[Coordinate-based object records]

· · · · ·

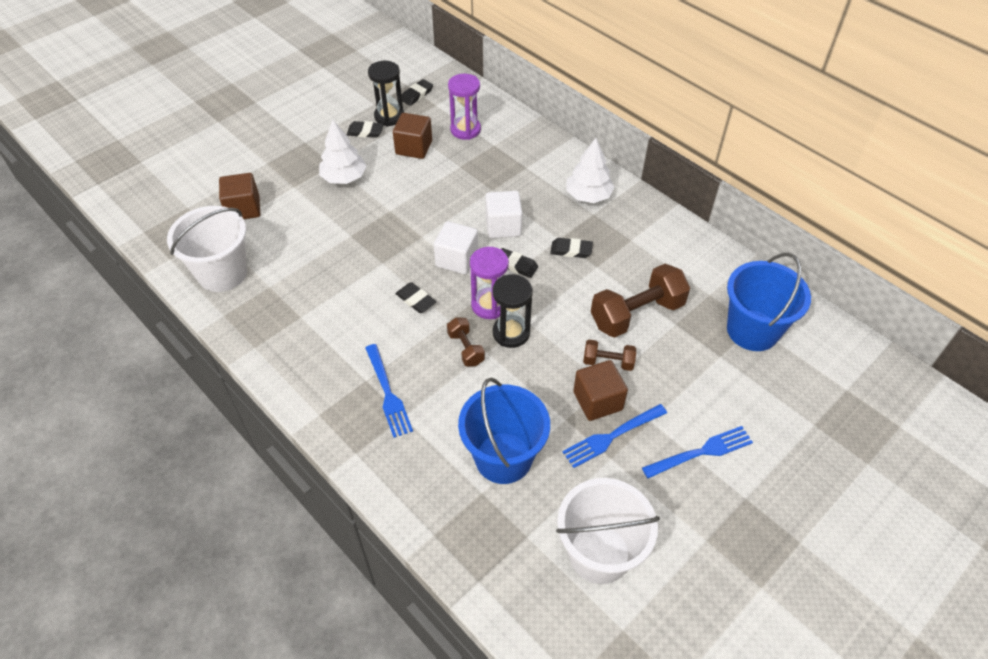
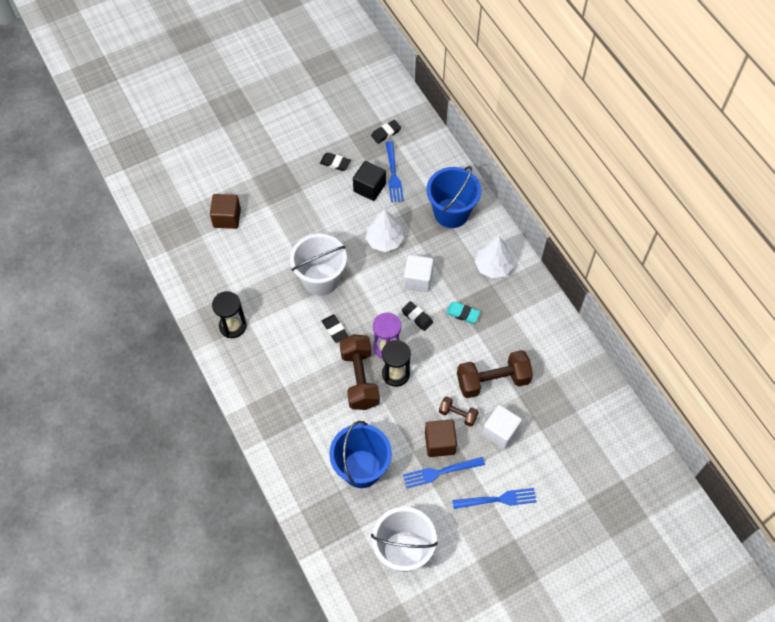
camera: 15 degrees right, 10 degrees up
white bucket [167,206,247,292] -> white bucket moved to [290,234,347,296]
white tree [319,120,366,184] -> white tree moved to [365,209,404,252]
blue fork [365,344,413,438] -> blue fork moved to [386,141,404,202]
black hourglass [368,61,404,126] -> black hourglass moved to [212,291,246,338]
brown cube [393,113,432,159] -> black cube [353,161,386,201]
white cube [434,221,478,274] -> white cube moved to [482,405,522,449]
brown dumbbell [447,317,485,366] -> brown dumbbell [340,334,380,410], size x1.93
purple hourglass [448,74,481,140] -> none
black eraser [550,238,593,258] -> turquoise eraser [446,302,480,323]
blue bucket [727,253,811,351] -> blue bucket moved to [426,166,481,228]

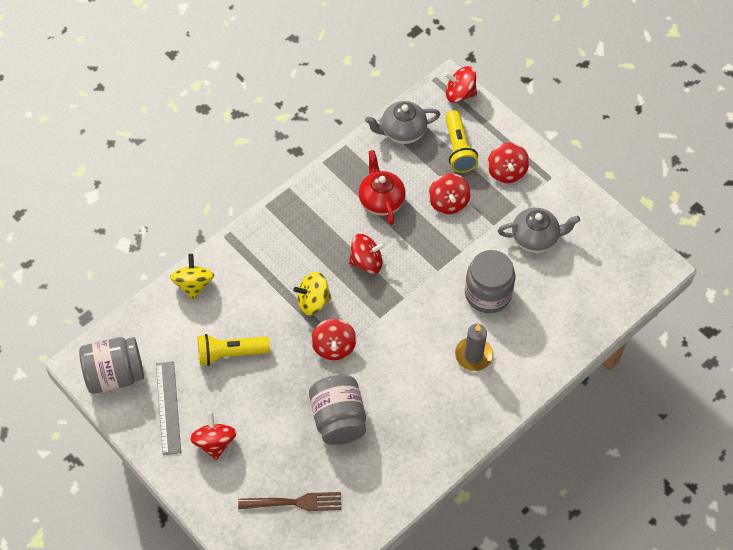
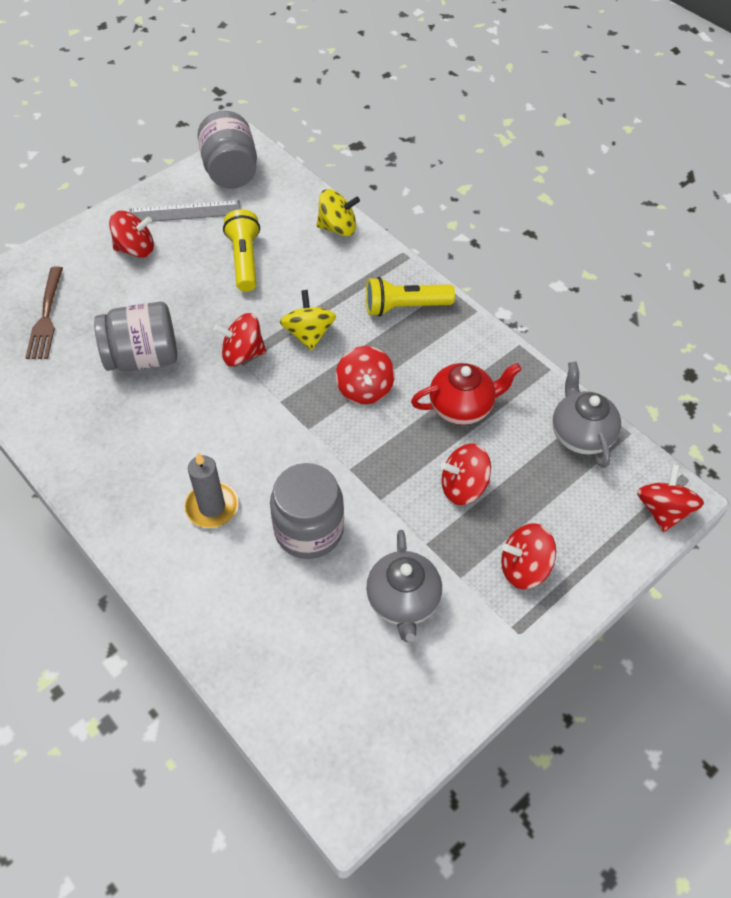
camera: 90 degrees right, 5 degrees down
yellow flashlight [445,110,478,173] -> yellow flashlight moved to [366,277,455,316]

· · · · ·

#### Exercise
Where an entry contains an image, skip the image and write out the rest exactly.

#### Reply to the exercise
camera: 15 degrees right, 10 degrees up
white bucket [167,206,247,292] -> white bucket moved to [290,234,347,296]
white tree [319,120,366,184] -> white tree moved to [365,209,404,252]
blue fork [365,344,413,438] -> blue fork moved to [386,141,404,202]
black hourglass [368,61,404,126] -> black hourglass moved to [212,291,246,338]
brown cube [393,113,432,159] -> black cube [353,161,386,201]
white cube [434,221,478,274] -> white cube moved to [482,405,522,449]
brown dumbbell [447,317,485,366] -> brown dumbbell [340,334,380,410], size x1.93
purple hourglass [448,74,481,140] -> none
black eraser [550,238,593,258] -> turquoise eraser [446,302,480,323]
blue bucket [727,253,811,351] -> blue bucket moved to [426,166,481,228]

camera: 90 degrees right, 5 degrees down
yellow flashlight [445,110,478,173] -> yellow flashlight moved to [366,277,455,316]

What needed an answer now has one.